*** MATERIAL SHOWN Section Begins ***

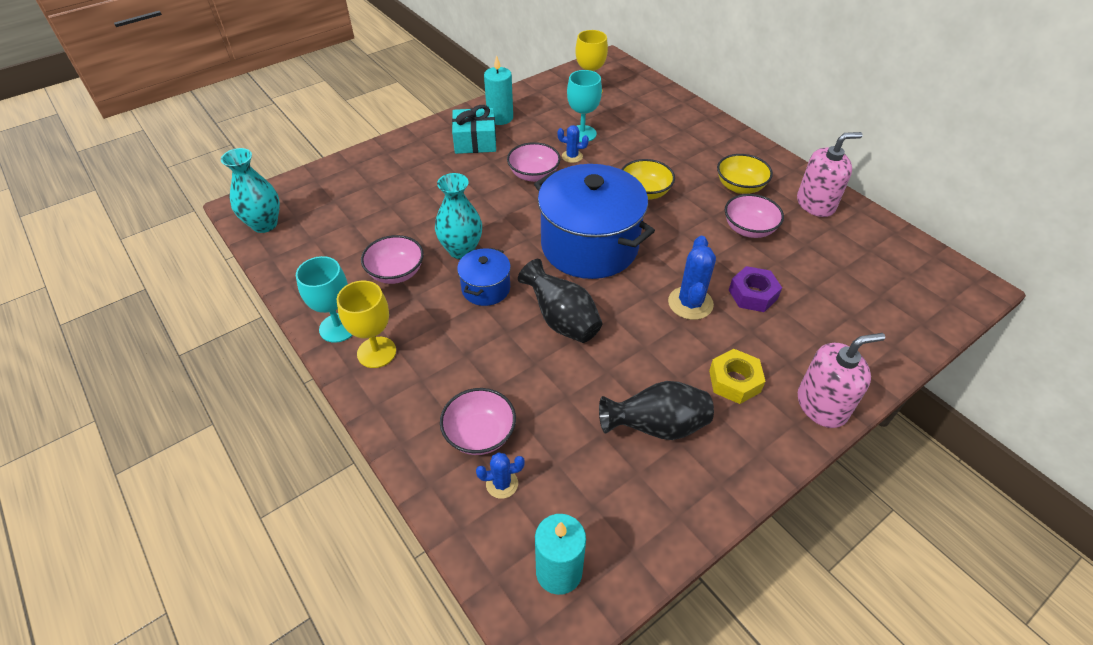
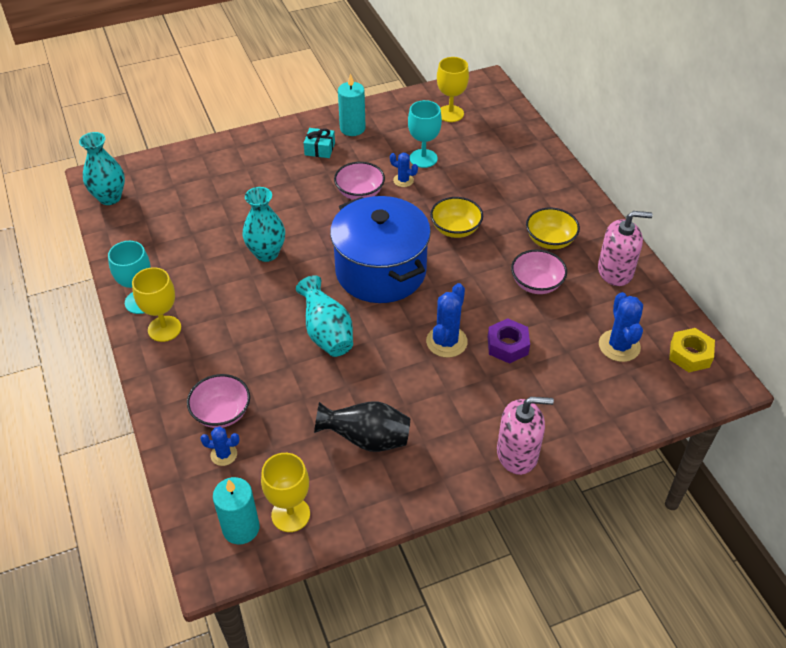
camera: 15 degrees right, 0 degrees up
(396, 273) = (204, 263): pink bowl -> none
(475, 141) = (319, 149): turquoise gift -> turquoise gift, size x0.65
(486, 288) = (274, 292): blue pot -> none
(562, 320) = (327, 333): black vase -> turquoise vase
(610, 538) = (290, 514): none -> yellow goblet
(734, 381) = (451, 417): yellow nut -> yellow nut (690, 354)
(859, 273) = (619, 346): none -> blue cactus

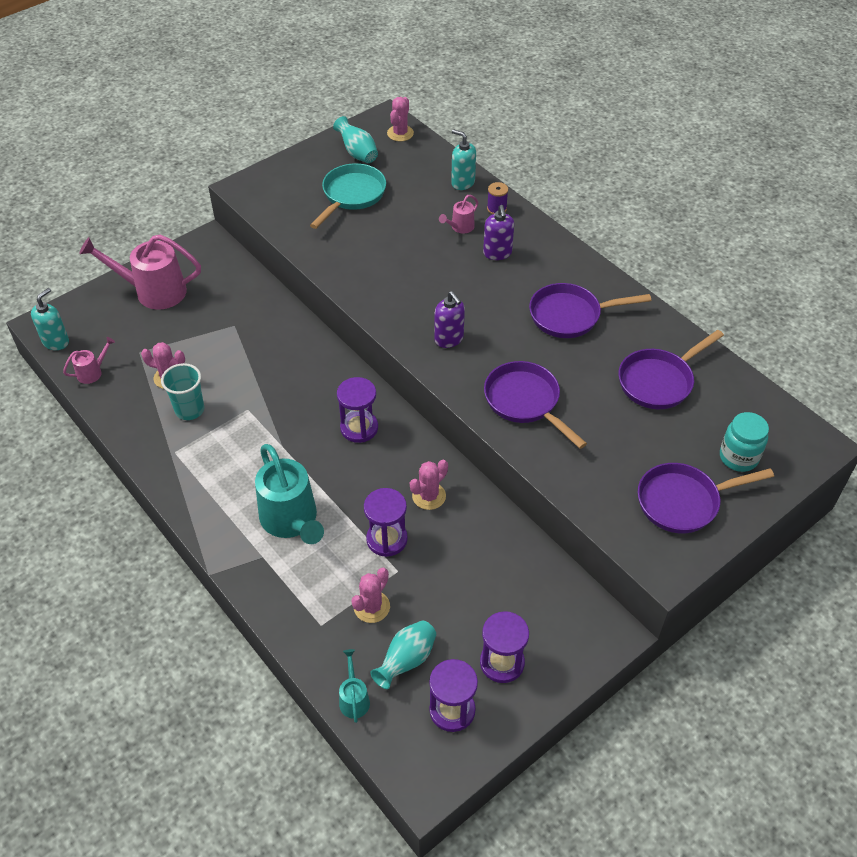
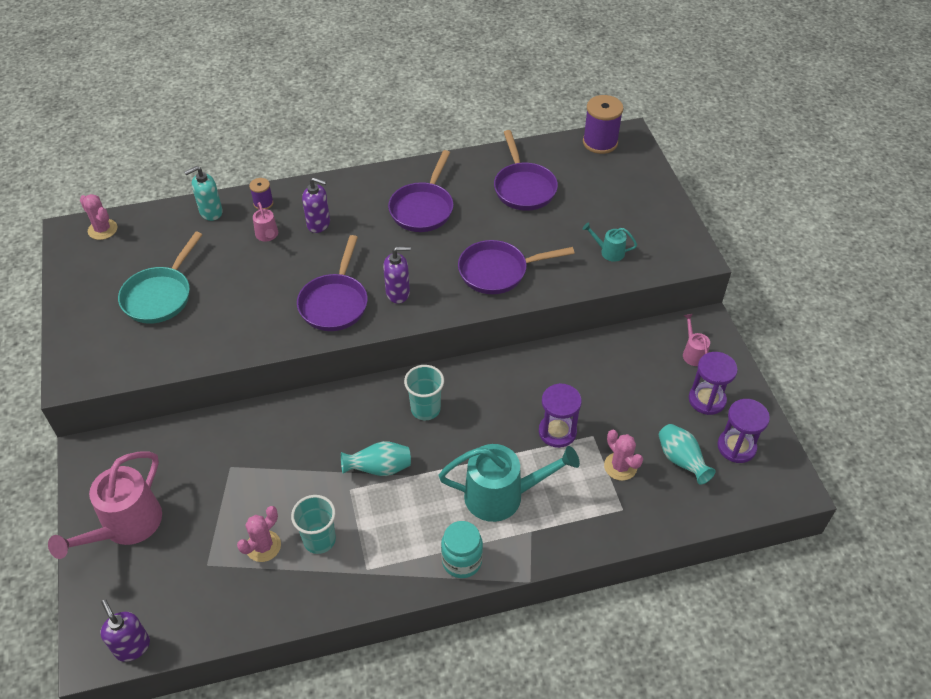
camera: 65 degrees left, 0 degrees up
(56, 341) = (132, 646): turquoise soap dispenser -> purple soap dispenser
(93, 372) = (206, 619): pink watering can -> pink watering can (693, 353)
(351, 195) = (160, 296): turquoise pan -> turquoise pan turned 120 degrees counterclockwise
(354, 698) = (702, 509): turquoise watering can -> turquoise watering can (608, 252)
(357, 153) = (102, 270): turquoise vase -> turquoise vase (379, 468)
(359, 428) = (425, 409): purple hourglass -> turquoise cup
(429, 496) = (527, 387): pink cactus -> none
(683, 502) = (642, 223): purple pan -> purple pan (335, 303)
(738, 457) = (618, 178): turquoise jar -> turquoise jar (462, 561)
(784, 423) = (600, 142): none -> purple spool

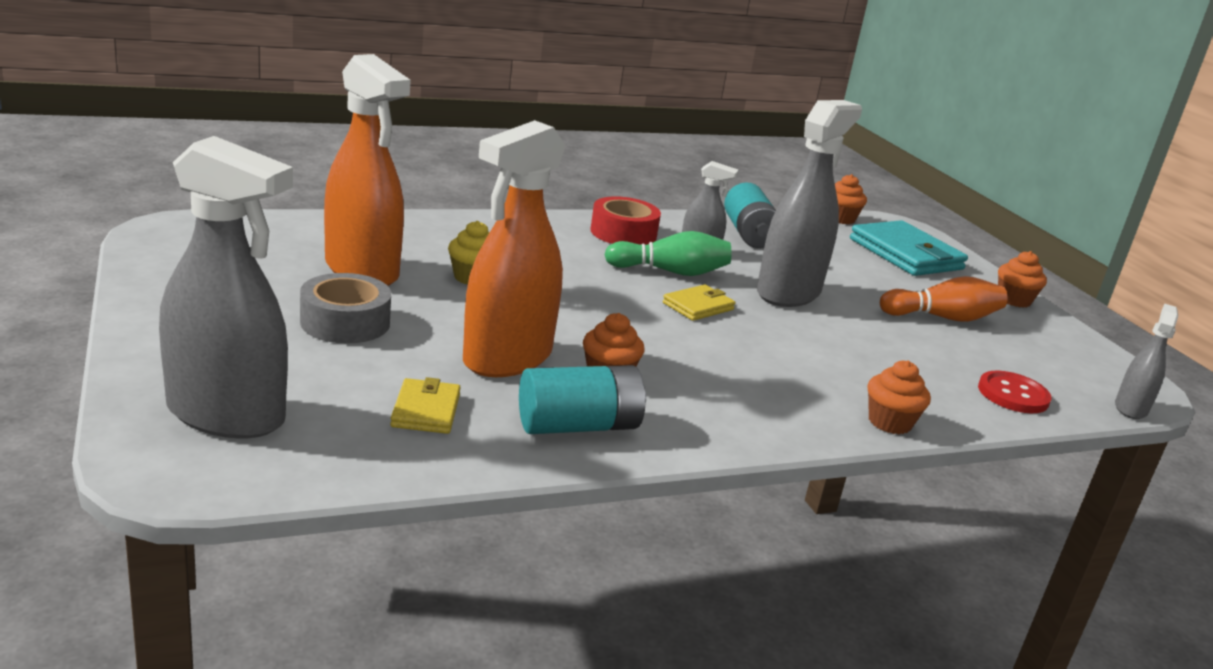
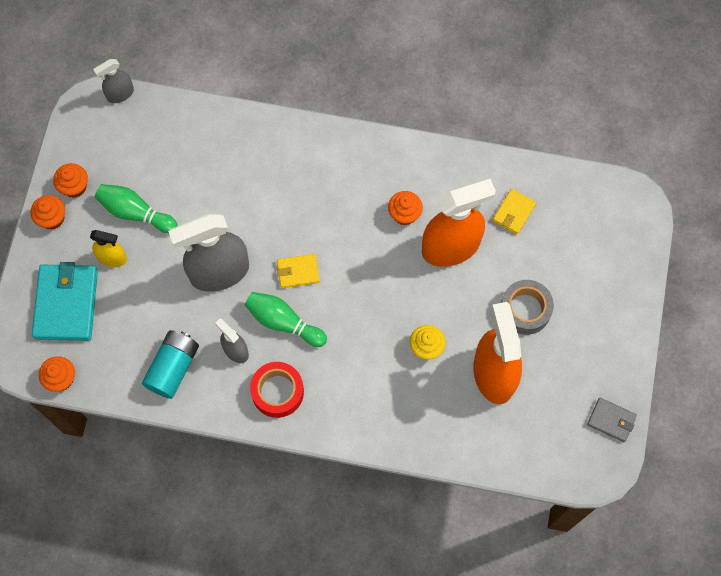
camera: 145 degrees left, 45 degrees up
(162, 258) = (611, 420): none -> grey wallet
(226, 415) = (606, 237): grey spray bottle -> none
(578, 426) = (446, 177): turquoise battery -> none
(889, 422) = (279, 129): orange cupcake -> orange cupcake (74, 187)
(912, 285) = (112, 258): none -> yellow spray bottle
(942, 318) = (135, 213): orange bowling pin -> green bowling pin
(1013, 395) = (180, 127): red button -> none

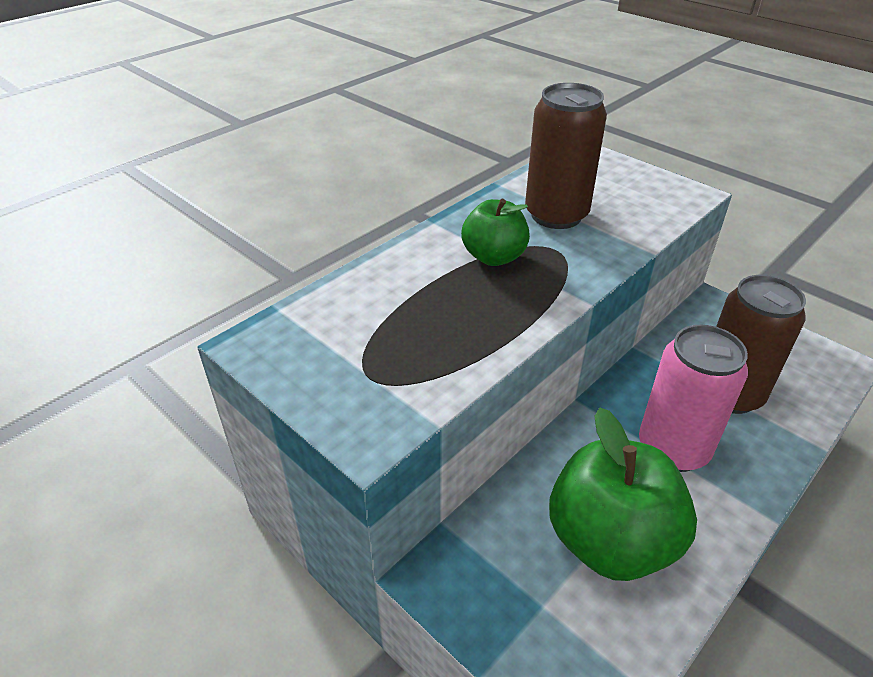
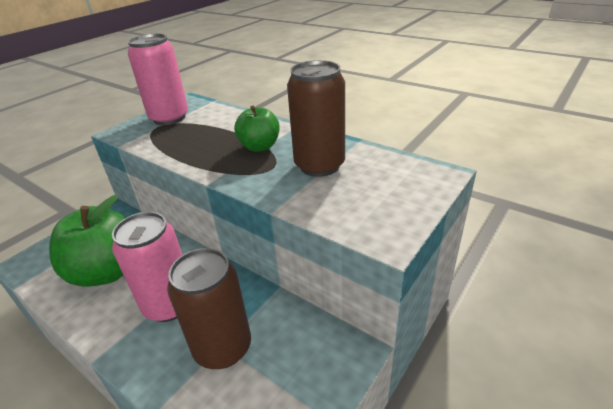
camera: 85 degrees right, 5 degrees down
(335, 363) = (169, 118): none -> pink can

*** MATERIAL SHOWN Section Ends ***

## WHAT IS EXPECTED
Repeat all of the entries word for word, but omit the pictures.

## TASK ANSWER
camera: 15 degrees right, 0 degrees up
(396, 273) = (204, 263): pink bowl -> none
(475, 141) = (319, 149): turquoise gift -> turquoise gift, size x0.65
(486, 288) = (274, 292): blue pot -> none
(562, 320) = (327, 333): black vase -> turquoise vase
(610, 538) = (290, 514): none -> yellow goblet
(734, 381) = (451, 417): yellow nut -> yellow nut (690, 354)
(859, 273) = (619, 346): none -> blue cactus

camera: 65 degrees left, 0 degrees up
(56, 341) = (132, 646): turquoise soap dispenser -> purple soap dispenser
(93, 372) = (206, 619): pink watering can -> pink watering can (693, 353)
(351, 195) = (160, 296): turquoise pan -> turquoise pan turned 120 degrees counterclockwise
(354, 698) = (702, 509): turquoise watering can -> turquoise watering can (608, 252)
(357, 153) = (102, 270): turquoise vase -> turquoise vase (379, 468)
(359, 428) = (425, 409): purple hourglass -> turquoise cup
(429, 496) = (527, 387): pink cactus -> none
(683, 502) = (642, 223): purple pan -> purple pan (335, 303)
(738, 457) = (618, 178): turquoise jar -> turquoise jar (462, 561)
(784, 423) = (600, 142): none -> purple spool

camera: 145 degrees left, 45 degrees up
(162, 258) = (611, 420): none -> grey wallet
(226, 415) = (606, 237): grey spray bottle -> none
(578, 426) = (446, 177): turquoise battery -> none
(889, 422) = (279, 129): orange cupcake -> orange cupcake (74, 187)
(912, 285) = (112, 258): none -> yellow spray bottle
(942, 318) = (135, 213): orange bowling pin -> green bowling pin
(1013, 395) = (180, 127): red button -> none

camera: 85 degrees right, 5 degrees down
(335, 363) = (169, 118): none -> pink can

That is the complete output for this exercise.